*Data on locating visible targets*:
'''

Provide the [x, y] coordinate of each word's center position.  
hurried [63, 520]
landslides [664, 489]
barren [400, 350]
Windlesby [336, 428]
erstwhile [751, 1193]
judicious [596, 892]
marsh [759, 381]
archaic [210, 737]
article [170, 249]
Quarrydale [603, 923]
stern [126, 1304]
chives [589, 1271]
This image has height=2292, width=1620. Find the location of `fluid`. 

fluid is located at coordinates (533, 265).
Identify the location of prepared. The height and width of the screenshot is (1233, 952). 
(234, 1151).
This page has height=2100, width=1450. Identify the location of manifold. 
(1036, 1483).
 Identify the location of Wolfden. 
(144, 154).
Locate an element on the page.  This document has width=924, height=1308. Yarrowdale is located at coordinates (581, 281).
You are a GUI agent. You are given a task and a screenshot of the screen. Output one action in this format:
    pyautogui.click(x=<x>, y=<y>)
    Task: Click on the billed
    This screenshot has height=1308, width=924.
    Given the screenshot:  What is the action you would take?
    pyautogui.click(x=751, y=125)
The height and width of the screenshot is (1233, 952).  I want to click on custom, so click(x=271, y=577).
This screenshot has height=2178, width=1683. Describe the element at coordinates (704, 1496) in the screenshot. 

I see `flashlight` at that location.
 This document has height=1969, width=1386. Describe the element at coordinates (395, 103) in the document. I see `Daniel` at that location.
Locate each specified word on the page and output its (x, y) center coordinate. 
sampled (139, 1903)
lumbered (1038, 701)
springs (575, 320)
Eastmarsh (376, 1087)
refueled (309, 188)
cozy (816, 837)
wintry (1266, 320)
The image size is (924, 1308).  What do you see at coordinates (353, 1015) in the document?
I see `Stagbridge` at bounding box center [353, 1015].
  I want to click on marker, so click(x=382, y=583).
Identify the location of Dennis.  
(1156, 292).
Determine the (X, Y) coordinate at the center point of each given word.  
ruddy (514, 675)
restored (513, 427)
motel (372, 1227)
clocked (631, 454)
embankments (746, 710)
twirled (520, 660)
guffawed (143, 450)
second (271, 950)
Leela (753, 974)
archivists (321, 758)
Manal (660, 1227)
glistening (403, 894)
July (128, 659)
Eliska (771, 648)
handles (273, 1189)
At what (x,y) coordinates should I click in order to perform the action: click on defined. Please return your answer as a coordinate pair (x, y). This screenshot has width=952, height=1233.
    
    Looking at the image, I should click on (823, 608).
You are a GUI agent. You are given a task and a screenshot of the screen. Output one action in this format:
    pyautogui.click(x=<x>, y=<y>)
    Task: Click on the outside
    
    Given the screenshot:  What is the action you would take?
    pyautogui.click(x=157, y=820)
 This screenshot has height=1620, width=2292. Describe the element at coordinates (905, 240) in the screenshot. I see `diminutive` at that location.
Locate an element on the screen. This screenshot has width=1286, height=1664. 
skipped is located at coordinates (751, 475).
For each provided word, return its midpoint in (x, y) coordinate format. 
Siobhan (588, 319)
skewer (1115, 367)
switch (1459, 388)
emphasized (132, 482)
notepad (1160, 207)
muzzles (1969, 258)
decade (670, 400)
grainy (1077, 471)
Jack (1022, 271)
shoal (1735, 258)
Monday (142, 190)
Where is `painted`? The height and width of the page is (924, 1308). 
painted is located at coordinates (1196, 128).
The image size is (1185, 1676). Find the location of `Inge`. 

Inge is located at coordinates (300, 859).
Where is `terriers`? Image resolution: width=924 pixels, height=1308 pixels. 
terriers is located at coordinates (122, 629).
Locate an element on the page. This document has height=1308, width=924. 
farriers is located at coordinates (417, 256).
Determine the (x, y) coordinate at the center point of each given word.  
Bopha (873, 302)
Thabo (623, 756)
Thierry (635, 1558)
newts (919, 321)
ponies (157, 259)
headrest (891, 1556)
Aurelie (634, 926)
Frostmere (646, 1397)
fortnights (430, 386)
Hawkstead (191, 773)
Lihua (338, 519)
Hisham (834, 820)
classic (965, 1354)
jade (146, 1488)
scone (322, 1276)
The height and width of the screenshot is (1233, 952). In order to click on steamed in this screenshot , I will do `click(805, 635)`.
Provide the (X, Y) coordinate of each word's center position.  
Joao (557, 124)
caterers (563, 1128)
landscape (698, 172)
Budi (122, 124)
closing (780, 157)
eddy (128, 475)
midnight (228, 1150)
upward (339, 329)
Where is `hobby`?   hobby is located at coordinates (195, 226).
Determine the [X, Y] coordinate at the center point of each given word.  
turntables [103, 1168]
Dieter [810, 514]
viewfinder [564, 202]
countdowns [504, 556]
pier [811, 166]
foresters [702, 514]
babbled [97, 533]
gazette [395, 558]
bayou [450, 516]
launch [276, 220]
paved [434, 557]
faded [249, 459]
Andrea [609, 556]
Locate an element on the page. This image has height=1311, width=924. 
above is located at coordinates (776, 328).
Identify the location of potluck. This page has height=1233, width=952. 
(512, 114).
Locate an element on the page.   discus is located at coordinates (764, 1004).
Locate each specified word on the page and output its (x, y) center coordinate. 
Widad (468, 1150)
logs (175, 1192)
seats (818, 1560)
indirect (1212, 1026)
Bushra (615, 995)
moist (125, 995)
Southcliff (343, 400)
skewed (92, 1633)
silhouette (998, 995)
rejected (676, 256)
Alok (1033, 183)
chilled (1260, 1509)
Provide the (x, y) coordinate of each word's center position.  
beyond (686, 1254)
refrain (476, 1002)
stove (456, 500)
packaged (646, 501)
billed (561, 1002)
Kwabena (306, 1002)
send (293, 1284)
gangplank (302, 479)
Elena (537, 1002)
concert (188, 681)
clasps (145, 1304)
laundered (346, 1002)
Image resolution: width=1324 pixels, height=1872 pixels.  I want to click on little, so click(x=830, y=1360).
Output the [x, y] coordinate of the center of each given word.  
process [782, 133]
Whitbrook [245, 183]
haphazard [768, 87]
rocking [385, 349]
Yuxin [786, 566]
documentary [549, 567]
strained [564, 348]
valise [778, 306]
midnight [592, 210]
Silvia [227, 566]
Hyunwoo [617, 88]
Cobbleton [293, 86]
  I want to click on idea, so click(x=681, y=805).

'''

*What is expected*:
Starting at the line that contains "shoal (1735, 258)" and ending after the line that contains "Inge is located at coordinates (300, 859).", copy out those entries word for word.

*Written response*:
shoal (1735, 258)
Monday (142, 190)
Where is `painted`? The height and width of the page is (924, 1308). 
painted is located at coordinates (1196, 128).
The image size is (1185, 1676). Find the location of `Inge`. 

Inge is located at coordinates (300, 859).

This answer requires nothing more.